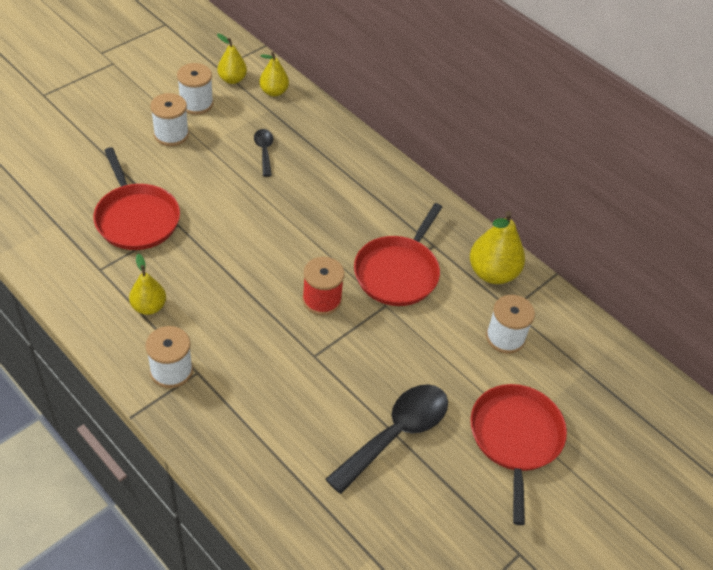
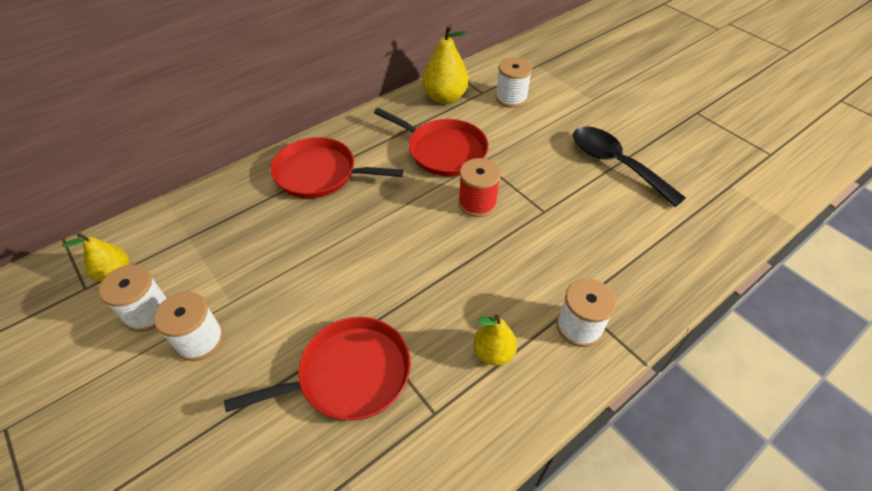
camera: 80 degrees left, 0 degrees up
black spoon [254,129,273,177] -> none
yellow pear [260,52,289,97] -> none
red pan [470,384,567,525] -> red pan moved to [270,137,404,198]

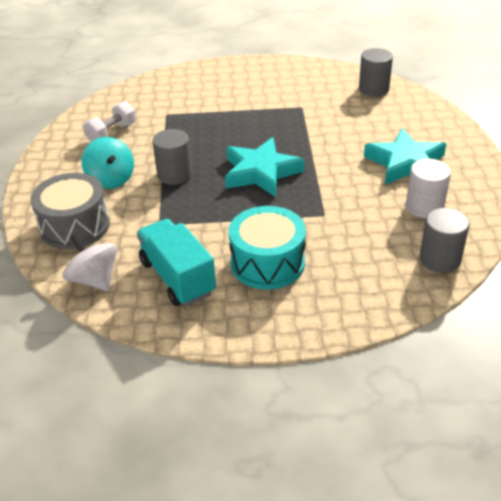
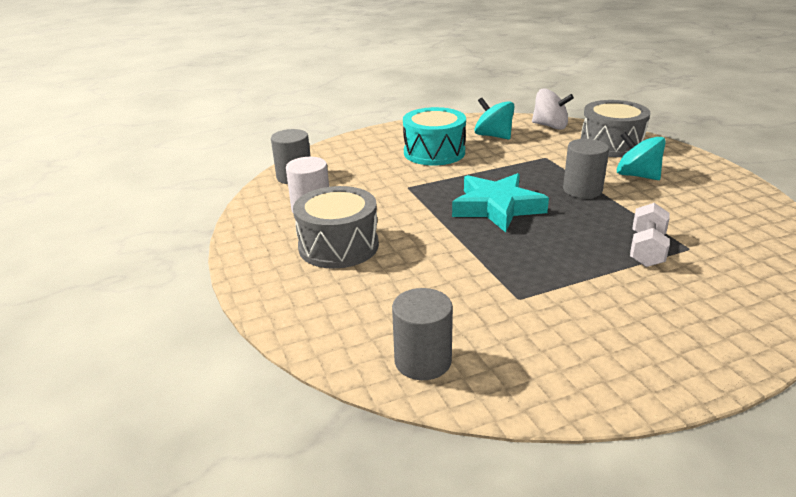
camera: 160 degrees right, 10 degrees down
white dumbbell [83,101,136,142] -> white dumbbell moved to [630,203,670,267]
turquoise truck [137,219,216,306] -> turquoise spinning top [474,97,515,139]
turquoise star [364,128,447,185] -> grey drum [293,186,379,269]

• ACTIVITY
An exact copy is needed of every line from the one holding "yellow pear [260,52,289,97] -> none" to the end of the entries above, both ends kept and each picture dropped.

• RESULT
yellow pear [260,52,289,97] -> none
red pan [470,384,567,525] -> red pan moved to [270,137,404,198]

camera: 160 degrees right, 10 degrees down
white dumbbell [83,101,136,142] -> white dumbbell moved to [630,203,670,267]
turquoise truck [137,219,216,306] -> turquoise spinning top [474,97,515,139]
turquoise star [364,128,447,185] -> grey drum [293,186,379,269]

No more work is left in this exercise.